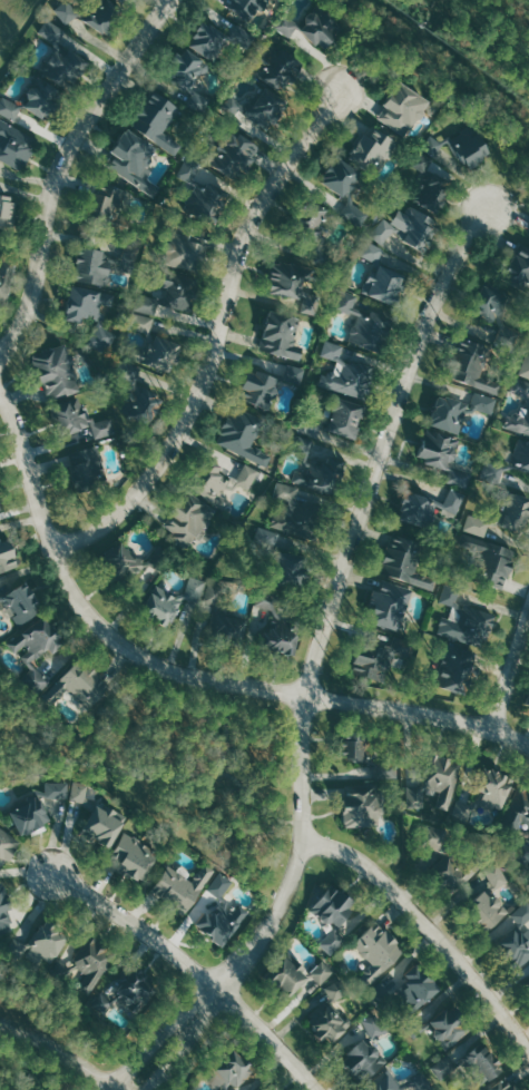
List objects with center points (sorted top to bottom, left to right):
building: (120, 1)
building: (124, 1)
building: (243, 7)
building: (91, 13)
building: (310, 28)
park: (477, 38)
building: (214, 40)
building: (60, 57)
building: (277, 67)
building: (185, 78)
building: (35, 101)
building: (254, 107)
building: (401, 108)
building: (155, 120)
building: (15, 144)
building: (461, 144)
building: (369, 150)
building: (231, 153)
building: (127, 154)
road: (59, 170)
road: (508, 179)
building: (427, 186)
building: (348, 189)
building: (202, 191)
building: (103, 205)
building: (7, 210)
building: (405, 224)
building: (528, 228)
building: (314, 230)
building: (184, 248)
building: (101, 263)
building: (517, 268)
building: (379, 274)
building: (6, 276)
building: (293, 284)
building: (168, 291)
building: (495, 311)
building: (90, 313)
building: (363, 323)
building: (280, 334)
road: (215, 339)
building: (151, 346)
road: (1, 358)
building: (471, 363)
building: (524, 366)
building: (53, 368)
building: (344, 372)
building: (266, 383)
building: (134, 394)
building: (527, 408)
building: (459, 409)
building: (331, 417)
building: (81, 420)
building: (241, 432)
building: (521, 450)
building: (442, 456)
building: (316, 466)
building: (86, 470)
building: (220, 481)
building: (0, 508)
building: (426, 508)
building: (296, 513)
building: (503, 515)
building: (187, 518)
building: (6, 557)
building: (285, 560)
building: (489, 560)
building: (404, 561)
building: (126, 562)
building: (21, 599)
building: (0, 600)
building: (167, 602)
building: (390, 604)
road: (334, 611)
building: (463, 615)
building: (225, 623)
building: (277, 627)
building: (40, 648)
building: (379, 655)
building: (457, 669)
road: (185, 671)
road: (511, 671)
building: (78, 683)
building: (528, 700)
building: (368, 748)
park: (212, 767)
road: (146, 769)
building: (437, 776)
building: (485, 793)
building: (359, 803)
building: (36, 806)
building: (95, 814)
building: (505, 830)
building: (437, 838)
building: (4, 844)
building: (131, 856)
building: (454, 868)
building: (178, 886)
building: (488, 900)
building: (219, 912)
building: (5, 913)
building: (329, 914)
road: (427, 927)
building: (514, 937)
building: (42, 941)
building: (376, 950)
building: (88, 961)
road: (196, 970)
building: (295, 974)
building: (527, 986)
building: (129, 990)
building: (402, 994)
building: (329, 1010)
building: (442, 1024)
road: (157, 1041)
building: (364, 1050)
road: (58, 1052)
road: (182, 1054)
building: (470, 1066)
building: (229, 1070)
building: (418, 1077)
building: (502, 1085)
building: (269, 1088)

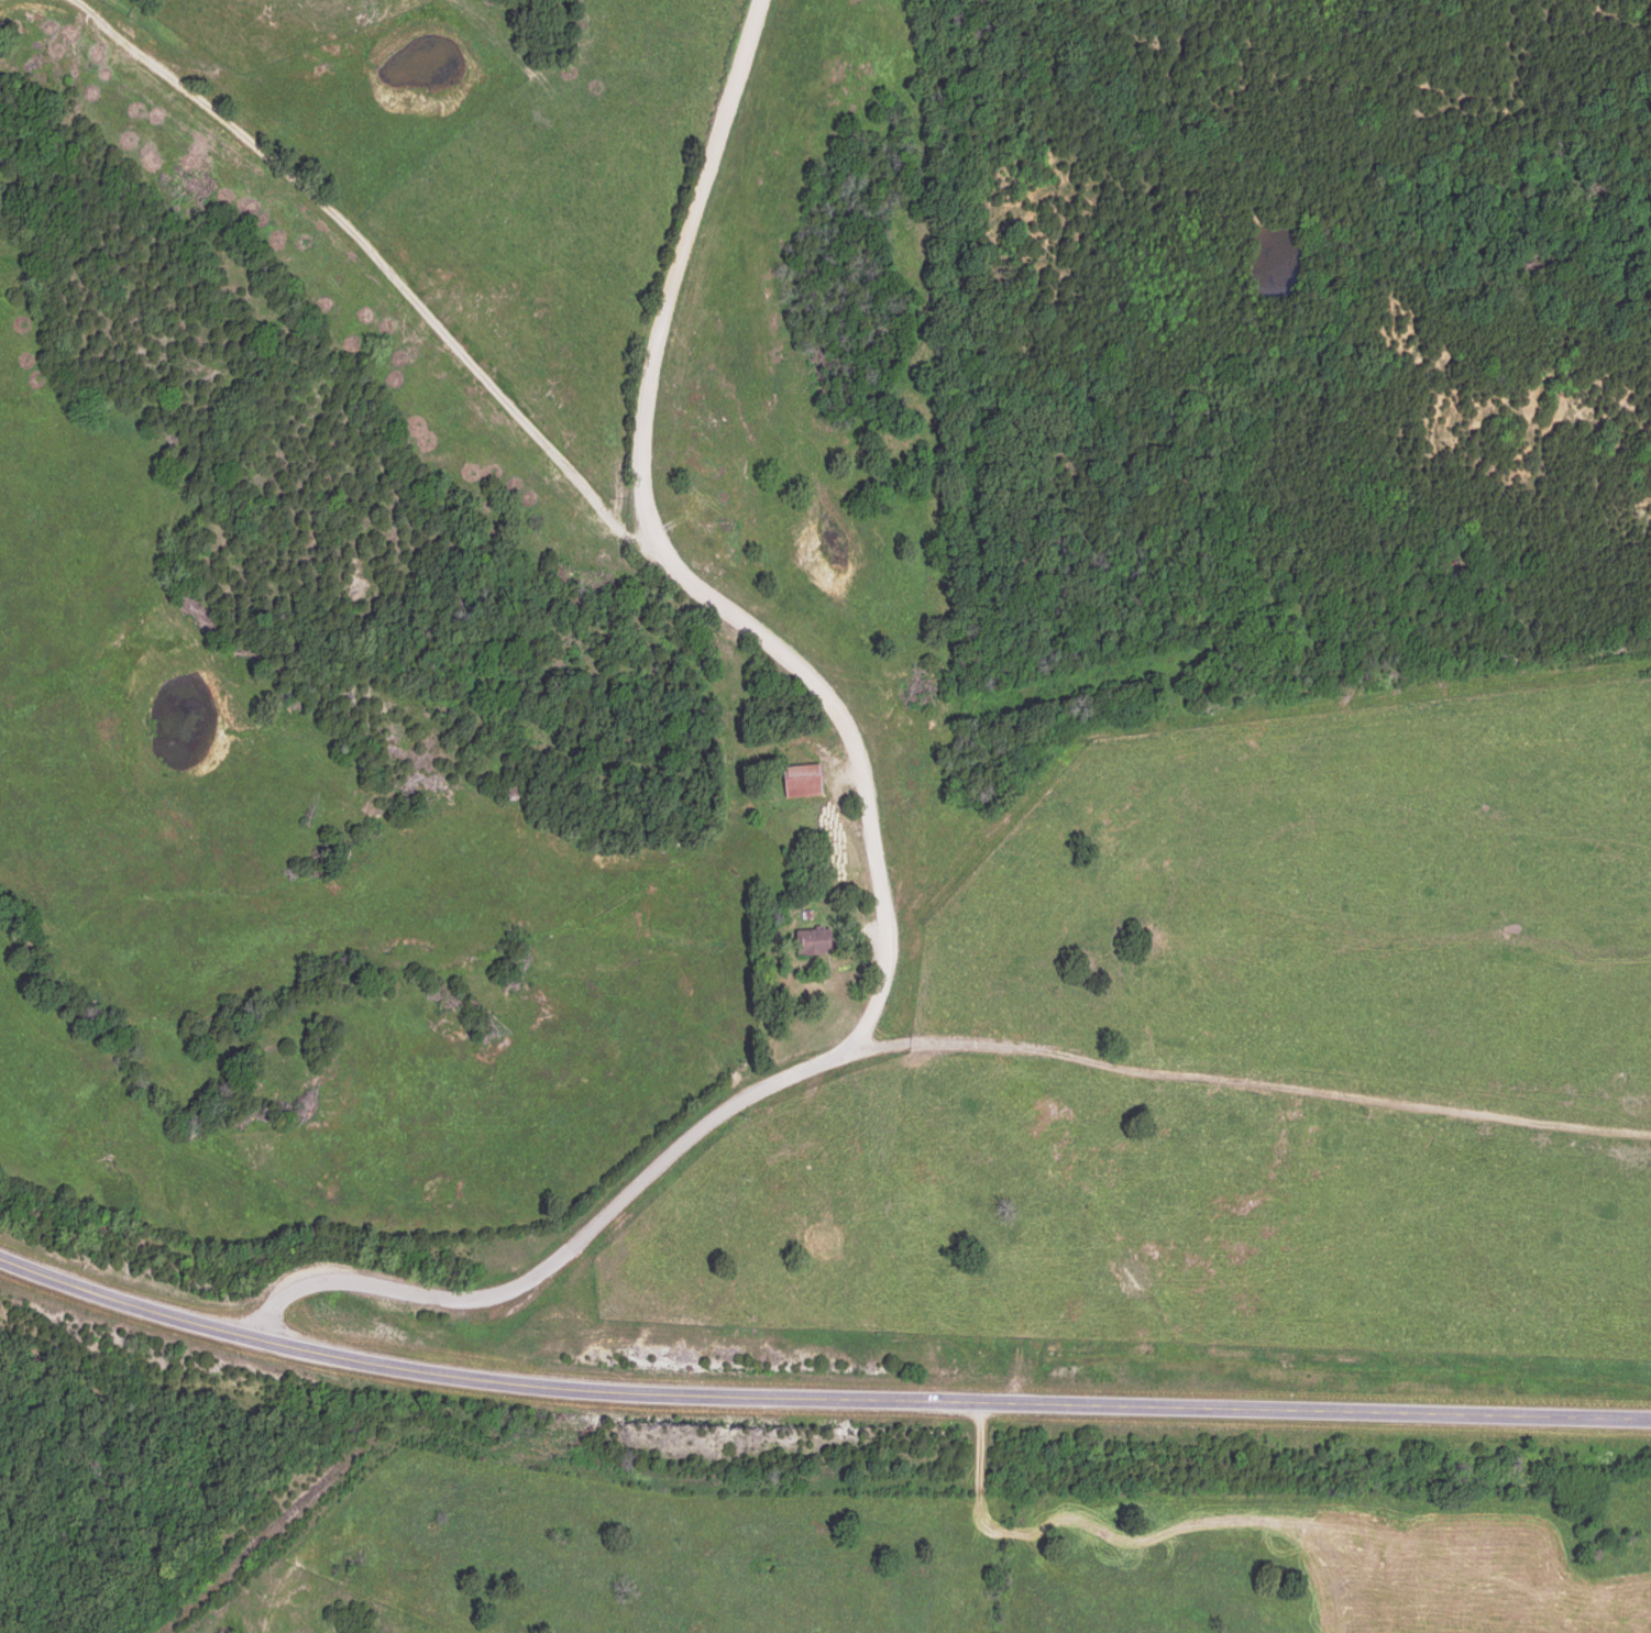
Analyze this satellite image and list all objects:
road: (687, 261)
building: (807, 783)
building: (819, 943)
road: (812, 1059)
road: (817, 1389)
road: (329, 1528)

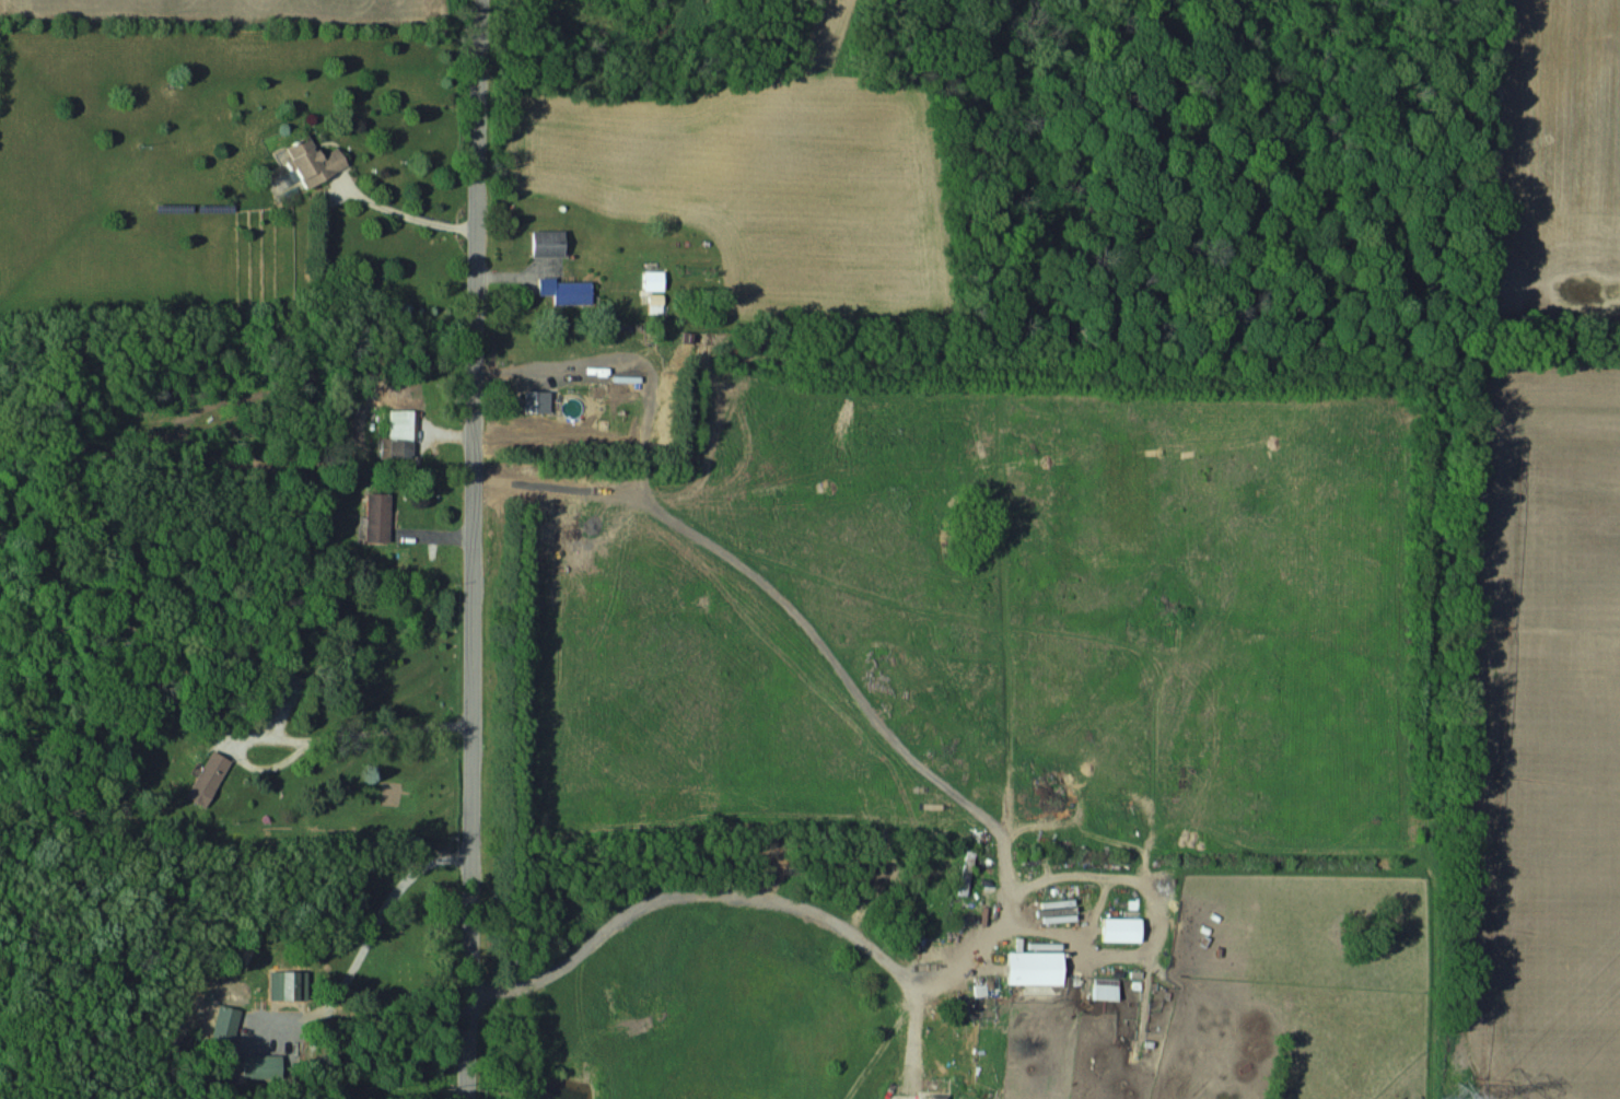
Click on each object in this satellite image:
road: (478, 2)
building: (314, 161)
road: (408, 215)
building: (549, 243)
building: (572, 292)
building: (655, 303)
road: (526, 369)
building: (625, 375)
building: (399, 435)
building: (378, 517)
road: (473, 549)
road: (354, 739)
building: (207, 778)
building: (967, 872)
road: (682, 899)
building: (1073, 913)
road: (386, 919)
building: (1036, 968)
building: (288, 985)
building: (1106, 989)
building: (228, 1023)
building: (260, 1065)
building: (939, 1096)
building: (84, 1098)

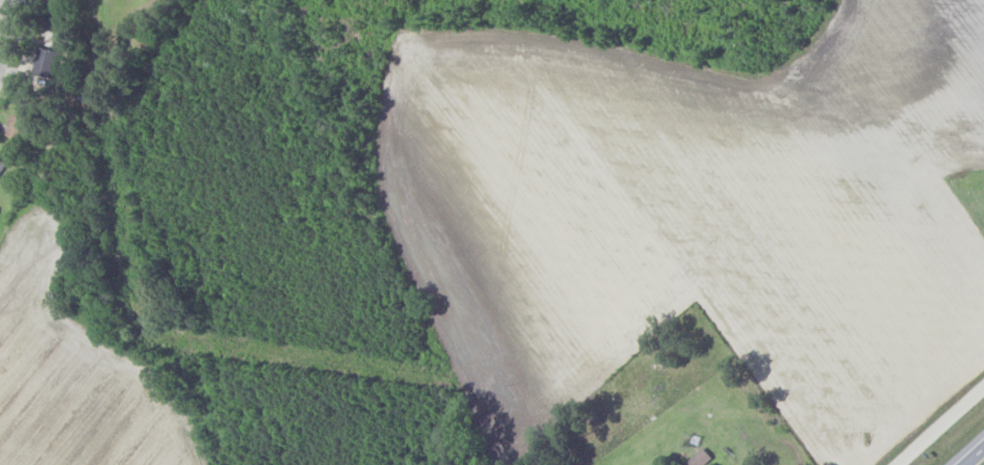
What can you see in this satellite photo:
building: (57, 15)
road: (7, 33)
building: (47, 63)
building: (19, 129)
building: (3, 167)
road: (944, 429)
building: (700, 458)
road: (977, 459)

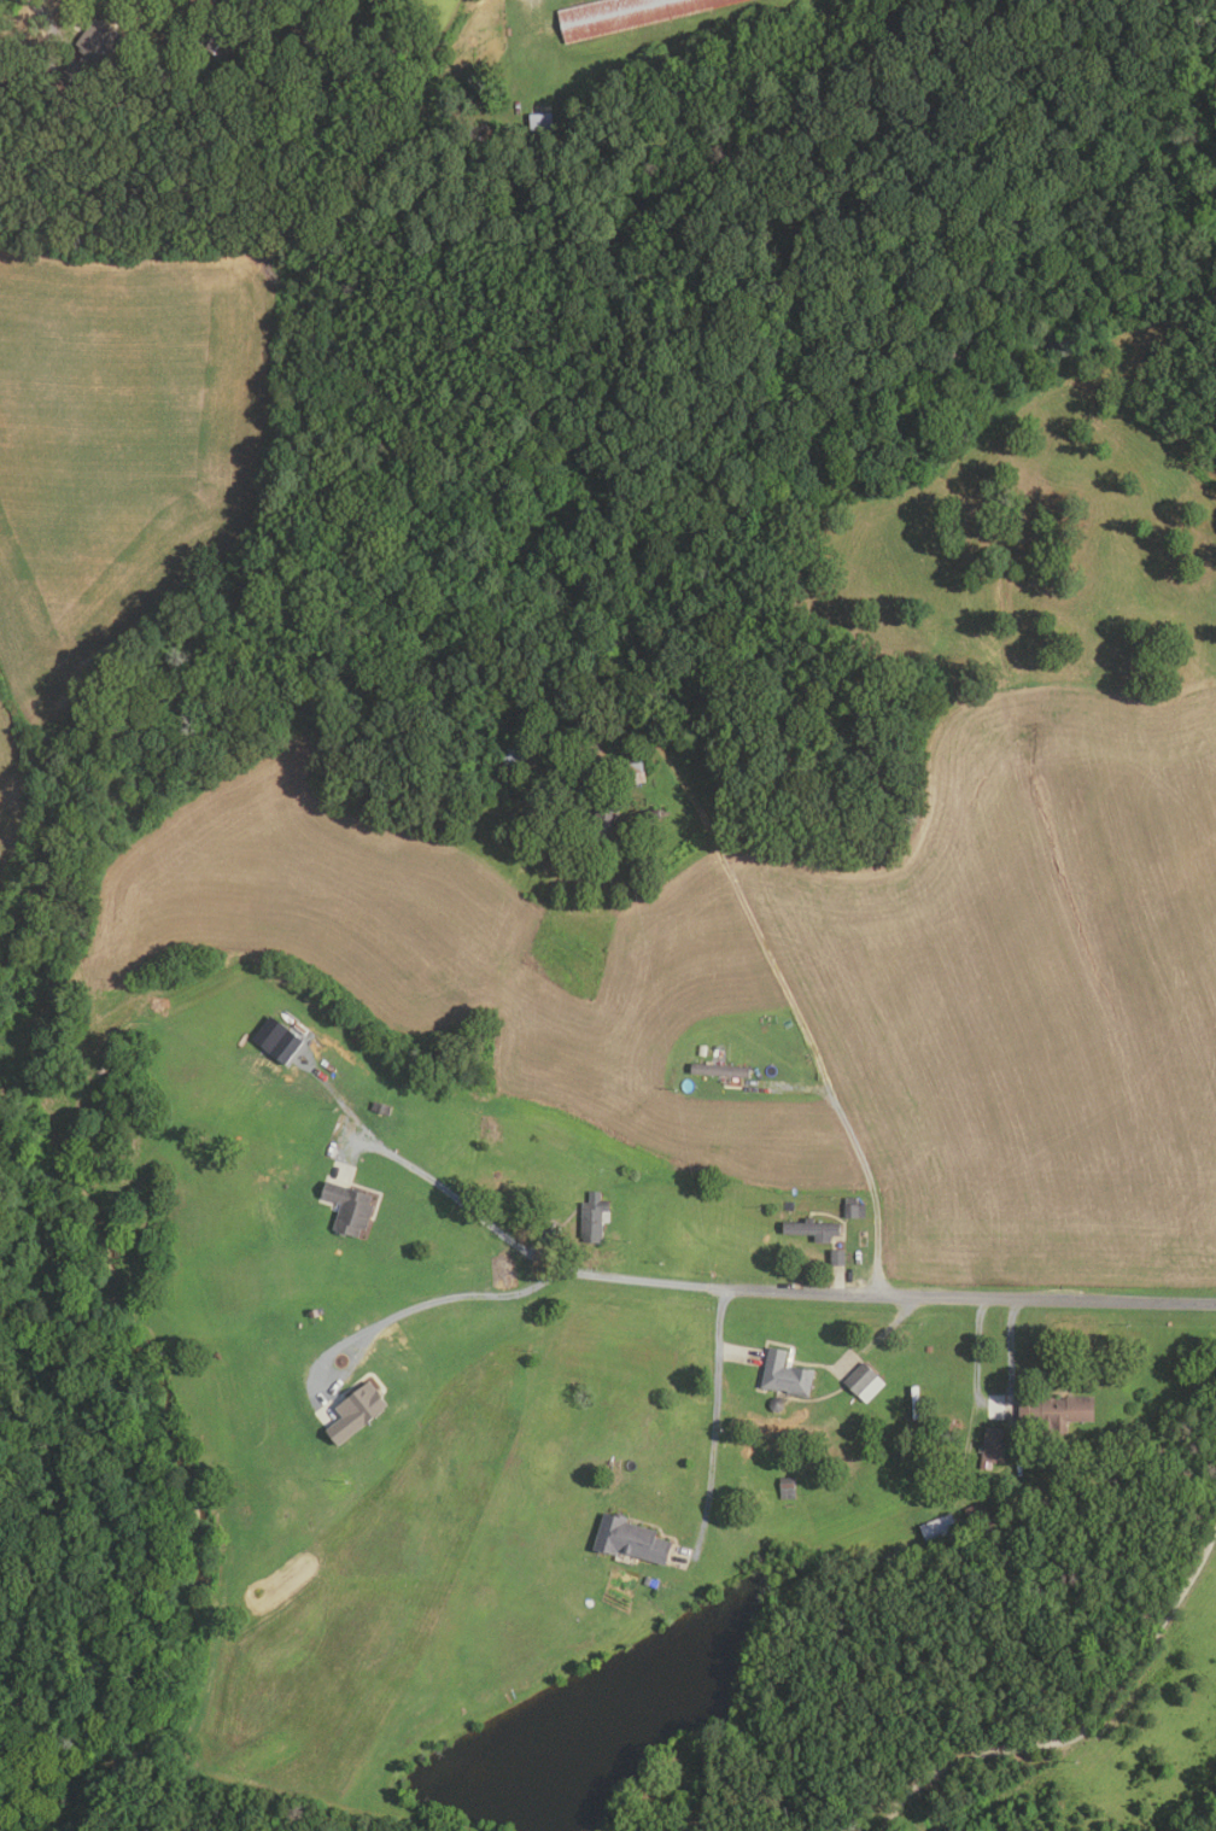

● ● ● ● ●

Only the pictures are to be left out; the rest of the material above should be printed verbatim.

**THE COMPLETED TASK:**
List objects with center points (sorted top to bottom, left to right):
building: (120, 1)
building: (124, 1)
building: (243, 7)
building: (91, 13)
building: (310, 28)
park: (477, 38)
building: (214, 40)
building: (60, 57)
building: (277, 67)
building: (185, 78)
building: (35, 101)
building: (254, 107)
building: (401, 108)
building: (155, 120)
building: (15, 144)
building: (461, 144)
building: (369, 150)
building: (231, 153)
building: (127, 154)
road: (59, 170)
road: (508, 179)
building: (427, 186)
building: (348, 189)
building: (202, 191)
building: (103, 205)
building: (7, 210)
building: (405, 224)
building: (528, 228)
building: (314, 230)
building: (184, 248)
building: (101, 263)
building: (517, 268)
building: (379, 274)
building: (6, 276)
building: (293, 284)
building: (168, 291)
building: (495, 311)
building: (90, 313)
building: (363, 323)
building: (280, 334)
road: (215, 339)
building: (151, 346)
road: (1, 358)
building: (471, 363)
building: (524, 366)
building: (53, 368)
building: (344, 372)
building: (266, 383)
building: (134, 394)
building: (527, 408)
building: (459, 409)
building: (331, 417)
building: (81, 420)
building: (241, 432)
building: (521, 450)
building: (442, 456)
building: (316, 466)
building: (86, 470)
building: (220, 481)
building: (0, 508)
building: (426, 508)
building: (296, 513)
building: (503, 515)
building: (187, 518)
building: (6, 557)
building: (285, 560)
building: (489, 560)
building: (404, 561)
building: (126, 562)
building: (21, 599)
building: (0, 600)
building: (167, 602)
building: (390, 604)
road: (334, 611)
building: (463, 615)
building: (225, 623)
building: (277, 627)
building: (40, 648)
building: (379, 655)
building: (457, 669)
road: (185, 671)
road: (511, 671)
building: (78, 683)
building: (528, 700)
building: (368, 748)
park: (212, 767)
road: (146, 769)
building: (437, 776)
building: (485, 793)
building: (359, 803)
building: (36, 806)
building: (95, 814)
building: (505, 830)
building: (437, 838)
building: (4, 844)
building: (131, 856)
building: (454, 868)
building: (178, 886)
building: (488, 900)
building: (219, 912)
building: (5, 913)
building: (329, 914)
road: (427, 927)
building: (514, 937)
building: (42, 941)
building: (376, 950)
building: (88, 961)
road: (196, 970)
building: (295, 974)
building: (527, 986)
building: (129, 990)
building: (402, 994)
building: (329, 1010)
building: (442, 1024)
road: (157, 1041)
building: (364, 1050)
road: (58, 1052)
road: (182, 1054)
building: (470, 1066)
building: (229, 1070)
building: (418, 1077)
building: (502, 1085)
building: (269, 1088)

Analyze this satellite image and list all objects:
road: (687, 261)
building: (807, 783)
building: (819, 943)
road: (812, 1059)
road: (817, 1389)
road: (329, 1528)

Click on each object in this satellite image:
road: (478, 2)
building: (314, 161)
road: (408, 215)
building: (549, 243)
building: (572, 292)
building: (655, 303)
road: (526, 369)
building: (625, 375)
building: (399, 435)
building: (378, 517)
road: (473, 549)
road: (354, 739)
building: (207, 778)
building: (967, 872)
road: (682, 899)
building: (1073, 913)
road: (386, 919)
building: (1036, 968)
building: (288, 985)
building: (1106, 989)
building: (228, 1023)
building: (260, 1065)
building: (939, 1096)
building: (84, 1098)

What can you see in this satellite photo:
building: (57, 15)
road: (7, 33)
building: (47, 63)
building: (19, 129)
building: (3, 167)
road: (944, 429)
building: (700, 458)
road: (977, 459)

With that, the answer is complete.